Exercise instructions >>
Only one span of the listing below should come back. It runs from the line with "BARO1 pin VCC: 5V -> none" through the line with "DIGITS: HT16K33 -> TM1637", and each of its lines must be reproduced exactly.

Raw data >>
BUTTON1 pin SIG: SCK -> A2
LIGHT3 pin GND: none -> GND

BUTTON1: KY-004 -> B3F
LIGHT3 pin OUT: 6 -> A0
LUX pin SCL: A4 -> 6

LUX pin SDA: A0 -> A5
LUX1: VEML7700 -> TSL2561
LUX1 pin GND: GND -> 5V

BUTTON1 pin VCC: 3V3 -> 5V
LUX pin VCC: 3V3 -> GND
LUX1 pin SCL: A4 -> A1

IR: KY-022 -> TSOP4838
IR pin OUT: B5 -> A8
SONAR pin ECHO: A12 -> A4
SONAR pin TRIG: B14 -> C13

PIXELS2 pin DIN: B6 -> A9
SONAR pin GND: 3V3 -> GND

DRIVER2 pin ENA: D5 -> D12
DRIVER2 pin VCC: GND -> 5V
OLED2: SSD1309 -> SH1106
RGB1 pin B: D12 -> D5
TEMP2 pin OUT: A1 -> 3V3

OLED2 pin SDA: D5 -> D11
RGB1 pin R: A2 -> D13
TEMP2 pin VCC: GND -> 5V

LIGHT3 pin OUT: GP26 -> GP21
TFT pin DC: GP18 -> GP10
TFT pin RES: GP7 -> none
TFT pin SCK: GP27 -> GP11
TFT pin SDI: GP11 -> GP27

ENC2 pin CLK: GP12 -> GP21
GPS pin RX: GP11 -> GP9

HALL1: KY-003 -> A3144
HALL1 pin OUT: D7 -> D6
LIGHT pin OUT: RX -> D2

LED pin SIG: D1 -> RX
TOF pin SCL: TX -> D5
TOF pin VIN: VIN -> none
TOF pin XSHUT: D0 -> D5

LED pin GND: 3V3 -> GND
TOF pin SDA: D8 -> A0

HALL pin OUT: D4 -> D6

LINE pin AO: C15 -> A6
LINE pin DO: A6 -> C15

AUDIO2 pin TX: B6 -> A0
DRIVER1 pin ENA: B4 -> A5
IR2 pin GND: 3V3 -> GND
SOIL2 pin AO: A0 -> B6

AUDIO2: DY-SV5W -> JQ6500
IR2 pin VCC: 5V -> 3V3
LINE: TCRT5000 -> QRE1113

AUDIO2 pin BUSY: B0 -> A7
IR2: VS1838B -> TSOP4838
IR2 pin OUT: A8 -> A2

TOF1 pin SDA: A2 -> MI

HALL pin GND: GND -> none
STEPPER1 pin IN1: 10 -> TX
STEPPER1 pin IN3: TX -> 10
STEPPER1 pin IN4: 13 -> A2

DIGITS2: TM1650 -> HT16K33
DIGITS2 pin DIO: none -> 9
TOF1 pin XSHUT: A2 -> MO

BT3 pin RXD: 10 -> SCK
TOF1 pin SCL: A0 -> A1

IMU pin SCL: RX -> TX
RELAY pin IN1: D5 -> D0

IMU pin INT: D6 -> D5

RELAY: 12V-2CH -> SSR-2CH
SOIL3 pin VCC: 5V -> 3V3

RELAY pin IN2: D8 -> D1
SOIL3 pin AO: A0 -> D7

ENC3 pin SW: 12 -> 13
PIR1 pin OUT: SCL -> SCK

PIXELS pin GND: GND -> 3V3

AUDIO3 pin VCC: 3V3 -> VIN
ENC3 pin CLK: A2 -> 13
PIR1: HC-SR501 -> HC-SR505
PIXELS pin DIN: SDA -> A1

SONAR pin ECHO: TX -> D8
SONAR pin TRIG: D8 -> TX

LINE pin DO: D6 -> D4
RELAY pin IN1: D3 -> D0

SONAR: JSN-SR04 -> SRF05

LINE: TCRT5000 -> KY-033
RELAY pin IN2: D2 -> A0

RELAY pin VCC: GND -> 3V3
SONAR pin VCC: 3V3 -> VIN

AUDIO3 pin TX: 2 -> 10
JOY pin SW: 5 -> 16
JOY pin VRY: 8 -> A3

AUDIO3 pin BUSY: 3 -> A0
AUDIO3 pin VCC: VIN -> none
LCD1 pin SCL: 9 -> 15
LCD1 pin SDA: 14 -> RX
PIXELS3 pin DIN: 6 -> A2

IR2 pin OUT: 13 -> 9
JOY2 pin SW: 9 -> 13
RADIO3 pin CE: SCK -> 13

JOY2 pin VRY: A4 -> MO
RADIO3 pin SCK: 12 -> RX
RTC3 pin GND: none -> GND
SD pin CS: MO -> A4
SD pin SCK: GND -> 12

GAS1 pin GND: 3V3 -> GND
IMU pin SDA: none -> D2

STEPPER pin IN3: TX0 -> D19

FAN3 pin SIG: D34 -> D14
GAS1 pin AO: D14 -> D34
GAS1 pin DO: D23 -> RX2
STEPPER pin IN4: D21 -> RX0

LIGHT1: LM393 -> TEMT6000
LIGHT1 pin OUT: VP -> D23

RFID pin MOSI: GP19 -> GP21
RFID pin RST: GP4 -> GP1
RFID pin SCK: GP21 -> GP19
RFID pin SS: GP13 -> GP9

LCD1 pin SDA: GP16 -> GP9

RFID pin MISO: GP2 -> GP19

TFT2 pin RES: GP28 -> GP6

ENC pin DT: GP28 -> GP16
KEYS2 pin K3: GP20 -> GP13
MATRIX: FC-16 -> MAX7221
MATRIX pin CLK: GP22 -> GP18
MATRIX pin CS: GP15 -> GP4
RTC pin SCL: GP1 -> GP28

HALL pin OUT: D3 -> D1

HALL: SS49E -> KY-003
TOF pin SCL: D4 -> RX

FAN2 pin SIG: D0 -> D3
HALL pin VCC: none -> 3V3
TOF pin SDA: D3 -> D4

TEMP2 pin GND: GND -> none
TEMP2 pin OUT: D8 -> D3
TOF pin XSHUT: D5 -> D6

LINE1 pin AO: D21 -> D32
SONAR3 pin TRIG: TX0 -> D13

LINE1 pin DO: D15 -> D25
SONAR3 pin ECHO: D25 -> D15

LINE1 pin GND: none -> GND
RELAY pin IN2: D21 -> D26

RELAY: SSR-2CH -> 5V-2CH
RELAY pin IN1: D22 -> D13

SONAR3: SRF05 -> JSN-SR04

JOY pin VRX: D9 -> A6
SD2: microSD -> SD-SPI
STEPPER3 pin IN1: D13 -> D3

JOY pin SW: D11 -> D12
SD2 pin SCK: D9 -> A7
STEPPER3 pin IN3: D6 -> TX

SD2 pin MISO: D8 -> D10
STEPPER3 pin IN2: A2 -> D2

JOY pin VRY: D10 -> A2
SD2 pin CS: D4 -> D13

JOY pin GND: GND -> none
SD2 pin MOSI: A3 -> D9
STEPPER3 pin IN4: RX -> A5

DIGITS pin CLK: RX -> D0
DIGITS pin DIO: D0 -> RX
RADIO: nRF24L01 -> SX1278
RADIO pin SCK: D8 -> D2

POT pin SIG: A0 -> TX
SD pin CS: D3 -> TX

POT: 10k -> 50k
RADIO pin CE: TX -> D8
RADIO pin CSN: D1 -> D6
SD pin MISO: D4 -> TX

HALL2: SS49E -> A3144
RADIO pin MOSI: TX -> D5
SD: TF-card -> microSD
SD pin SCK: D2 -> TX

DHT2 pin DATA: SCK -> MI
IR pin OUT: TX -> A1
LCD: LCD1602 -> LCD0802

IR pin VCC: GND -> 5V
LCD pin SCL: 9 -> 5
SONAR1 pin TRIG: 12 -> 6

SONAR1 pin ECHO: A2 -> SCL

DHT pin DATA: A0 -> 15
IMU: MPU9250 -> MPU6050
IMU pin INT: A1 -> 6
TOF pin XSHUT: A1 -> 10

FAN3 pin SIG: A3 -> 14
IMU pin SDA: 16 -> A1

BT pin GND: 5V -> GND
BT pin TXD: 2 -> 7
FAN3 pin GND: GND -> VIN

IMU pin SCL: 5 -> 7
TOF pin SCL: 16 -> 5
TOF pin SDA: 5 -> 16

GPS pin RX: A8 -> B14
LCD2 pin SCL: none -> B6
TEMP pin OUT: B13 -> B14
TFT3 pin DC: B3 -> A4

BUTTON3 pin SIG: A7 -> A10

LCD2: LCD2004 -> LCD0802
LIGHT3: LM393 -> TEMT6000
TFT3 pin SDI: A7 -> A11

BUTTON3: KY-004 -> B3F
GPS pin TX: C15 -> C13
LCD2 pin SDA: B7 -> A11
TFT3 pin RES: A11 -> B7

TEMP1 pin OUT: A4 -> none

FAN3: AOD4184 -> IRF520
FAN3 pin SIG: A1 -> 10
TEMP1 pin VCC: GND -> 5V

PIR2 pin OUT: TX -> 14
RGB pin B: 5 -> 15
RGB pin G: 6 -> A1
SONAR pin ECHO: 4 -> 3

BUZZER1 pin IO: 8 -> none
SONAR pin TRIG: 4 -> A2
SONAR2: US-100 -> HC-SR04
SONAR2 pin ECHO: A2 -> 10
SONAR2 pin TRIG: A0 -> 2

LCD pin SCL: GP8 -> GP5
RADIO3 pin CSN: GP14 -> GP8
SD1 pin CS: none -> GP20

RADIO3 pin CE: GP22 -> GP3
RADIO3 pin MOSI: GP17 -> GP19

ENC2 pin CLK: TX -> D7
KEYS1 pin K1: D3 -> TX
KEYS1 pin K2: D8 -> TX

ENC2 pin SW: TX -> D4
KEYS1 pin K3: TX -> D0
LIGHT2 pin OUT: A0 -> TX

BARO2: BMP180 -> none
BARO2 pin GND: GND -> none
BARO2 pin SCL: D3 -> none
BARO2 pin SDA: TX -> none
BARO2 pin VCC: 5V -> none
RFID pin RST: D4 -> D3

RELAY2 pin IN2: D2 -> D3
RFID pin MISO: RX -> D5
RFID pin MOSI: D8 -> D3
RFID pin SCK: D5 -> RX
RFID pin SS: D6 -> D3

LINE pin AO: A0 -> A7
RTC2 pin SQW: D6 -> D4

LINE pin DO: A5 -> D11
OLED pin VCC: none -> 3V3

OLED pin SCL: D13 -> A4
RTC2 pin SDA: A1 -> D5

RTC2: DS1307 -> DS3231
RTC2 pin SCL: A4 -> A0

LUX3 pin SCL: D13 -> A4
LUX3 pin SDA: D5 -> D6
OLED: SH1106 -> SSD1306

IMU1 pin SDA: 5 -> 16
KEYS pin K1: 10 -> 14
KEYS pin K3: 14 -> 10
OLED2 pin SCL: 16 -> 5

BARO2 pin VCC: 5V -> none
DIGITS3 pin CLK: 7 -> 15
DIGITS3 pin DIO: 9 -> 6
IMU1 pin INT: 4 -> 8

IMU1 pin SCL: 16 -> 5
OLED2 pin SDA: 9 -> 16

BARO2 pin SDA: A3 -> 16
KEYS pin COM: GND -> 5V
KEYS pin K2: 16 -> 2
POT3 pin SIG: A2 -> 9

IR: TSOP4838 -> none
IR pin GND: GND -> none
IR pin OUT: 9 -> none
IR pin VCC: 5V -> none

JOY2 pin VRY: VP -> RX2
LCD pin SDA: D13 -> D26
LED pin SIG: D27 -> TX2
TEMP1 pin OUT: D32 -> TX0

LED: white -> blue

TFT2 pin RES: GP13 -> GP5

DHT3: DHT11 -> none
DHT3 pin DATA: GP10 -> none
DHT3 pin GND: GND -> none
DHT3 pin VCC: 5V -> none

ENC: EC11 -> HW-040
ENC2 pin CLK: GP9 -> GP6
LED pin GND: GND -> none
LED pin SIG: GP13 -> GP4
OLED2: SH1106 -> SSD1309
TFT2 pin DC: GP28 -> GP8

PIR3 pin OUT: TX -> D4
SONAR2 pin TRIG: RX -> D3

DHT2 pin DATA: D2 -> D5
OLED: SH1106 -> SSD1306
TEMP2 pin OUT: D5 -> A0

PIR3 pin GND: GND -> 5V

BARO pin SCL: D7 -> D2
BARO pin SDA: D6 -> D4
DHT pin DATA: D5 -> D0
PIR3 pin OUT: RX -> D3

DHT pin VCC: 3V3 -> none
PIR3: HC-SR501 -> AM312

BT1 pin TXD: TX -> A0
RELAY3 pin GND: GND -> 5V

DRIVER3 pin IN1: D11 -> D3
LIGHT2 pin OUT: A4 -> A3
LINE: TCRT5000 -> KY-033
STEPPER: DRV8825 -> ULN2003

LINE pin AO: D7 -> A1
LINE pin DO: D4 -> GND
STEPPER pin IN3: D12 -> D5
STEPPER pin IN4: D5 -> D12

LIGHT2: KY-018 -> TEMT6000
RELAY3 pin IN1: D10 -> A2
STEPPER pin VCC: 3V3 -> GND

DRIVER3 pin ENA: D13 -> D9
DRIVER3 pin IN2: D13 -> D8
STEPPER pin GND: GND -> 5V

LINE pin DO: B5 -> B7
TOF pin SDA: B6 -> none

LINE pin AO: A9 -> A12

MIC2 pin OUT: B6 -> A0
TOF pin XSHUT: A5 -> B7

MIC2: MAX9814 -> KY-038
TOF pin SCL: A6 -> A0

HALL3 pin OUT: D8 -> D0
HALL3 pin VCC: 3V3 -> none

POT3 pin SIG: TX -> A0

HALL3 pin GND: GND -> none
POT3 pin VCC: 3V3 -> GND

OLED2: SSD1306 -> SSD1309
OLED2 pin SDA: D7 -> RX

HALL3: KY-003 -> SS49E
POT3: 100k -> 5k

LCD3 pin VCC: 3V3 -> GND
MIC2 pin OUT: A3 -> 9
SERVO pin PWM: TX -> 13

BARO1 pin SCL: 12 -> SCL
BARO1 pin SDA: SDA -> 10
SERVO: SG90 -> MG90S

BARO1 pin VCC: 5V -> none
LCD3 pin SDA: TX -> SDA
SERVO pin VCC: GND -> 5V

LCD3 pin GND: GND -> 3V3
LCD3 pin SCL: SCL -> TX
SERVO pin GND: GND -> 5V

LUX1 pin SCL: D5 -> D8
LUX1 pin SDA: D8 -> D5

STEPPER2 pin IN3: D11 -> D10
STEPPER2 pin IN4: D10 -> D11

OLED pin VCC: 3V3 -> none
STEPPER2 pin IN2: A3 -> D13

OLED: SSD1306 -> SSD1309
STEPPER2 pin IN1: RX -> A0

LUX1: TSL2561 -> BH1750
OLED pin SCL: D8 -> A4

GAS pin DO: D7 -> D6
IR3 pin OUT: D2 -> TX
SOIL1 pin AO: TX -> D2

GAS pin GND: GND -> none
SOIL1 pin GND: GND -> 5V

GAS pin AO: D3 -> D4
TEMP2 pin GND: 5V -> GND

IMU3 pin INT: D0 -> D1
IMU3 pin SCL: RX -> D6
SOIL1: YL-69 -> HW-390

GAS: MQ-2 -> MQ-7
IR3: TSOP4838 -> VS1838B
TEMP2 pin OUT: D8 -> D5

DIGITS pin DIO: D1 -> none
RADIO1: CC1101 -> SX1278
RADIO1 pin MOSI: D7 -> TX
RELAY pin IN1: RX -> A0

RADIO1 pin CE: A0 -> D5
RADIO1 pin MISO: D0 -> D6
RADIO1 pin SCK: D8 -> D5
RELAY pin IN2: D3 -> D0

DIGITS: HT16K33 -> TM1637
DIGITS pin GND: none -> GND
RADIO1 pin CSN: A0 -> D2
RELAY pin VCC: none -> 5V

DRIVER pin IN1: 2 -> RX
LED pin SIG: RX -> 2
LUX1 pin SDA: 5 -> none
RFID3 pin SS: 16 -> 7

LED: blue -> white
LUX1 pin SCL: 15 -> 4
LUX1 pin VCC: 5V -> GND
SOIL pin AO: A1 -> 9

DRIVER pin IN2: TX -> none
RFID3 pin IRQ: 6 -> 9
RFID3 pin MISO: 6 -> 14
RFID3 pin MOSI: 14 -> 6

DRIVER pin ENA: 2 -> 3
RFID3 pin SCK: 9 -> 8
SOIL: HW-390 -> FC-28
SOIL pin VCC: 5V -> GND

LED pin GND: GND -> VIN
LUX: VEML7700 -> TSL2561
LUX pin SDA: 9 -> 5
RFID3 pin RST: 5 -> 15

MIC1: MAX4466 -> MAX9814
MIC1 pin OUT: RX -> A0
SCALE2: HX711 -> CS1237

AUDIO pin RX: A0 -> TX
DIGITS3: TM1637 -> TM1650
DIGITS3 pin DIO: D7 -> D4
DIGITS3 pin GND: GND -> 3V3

Output for this exercise >>
BARO1 pin VCC: 5V -> none
LCD3 pin SDA: TX -> SDA
SERVO pin VCC: GND -> 5V

LCD3 pin GND: GND -> 3V3
LCD3 pin SCL: SCL -> TX
SERVO pin GND: GND -> 5V

LUX1 pin SCL: D5 -> D8
LUX1 pin SDA: D8 -> D5

STEPPER2 pin IN3: D11 -> D10
STEPPER2 pin IN4: D10 -> D11

OLED pin VCC: 3V3 -> none
STEPPER2 pin IN2: A3 -> D13

OLED: SSD1306 -> SSD1309
STEPPER2 pin IN1: RX -> A0

LUX1: TSL2561 -> BH1750
OLED pin SCL: D8 -> A4

GAS pin DO: D7 -> D6
IR3 pin OUT: D2 -> TX
SOIL1 pin AO: TX -> D2

GAS pin GND: GND -> none
SOIL1 pin GND: GND -> 5V

GAS pin AO: D3 -> D4
TEMP2 pin GND: 5V -> GND

IMU3 pin INT: D0 -> D1
IMU3 pin SCL: RX -> D6
SOIL1: YL-69 -> HW-390

GAS: MQ-2 -> MQ-7
IR3: TSOP4838 -> VS1838B
TEMP2 pin OUT: D8 -> D5

DIGITS pin DIO: D1 -> none
RADIO1: CC1101 -> SX1278
RADIO1 pin MOSI: D7 -> TX
RELAY pin IN1: RX -> A0

RADIO1 pin CE: A0 -> D5
RADIO1 pin MISO: D0 -> D6
RADIO1 pin SCK: D8 -> D5
RELAY pin IN2: D3 -> D0

DIGITS: HT16K33 -> TM1637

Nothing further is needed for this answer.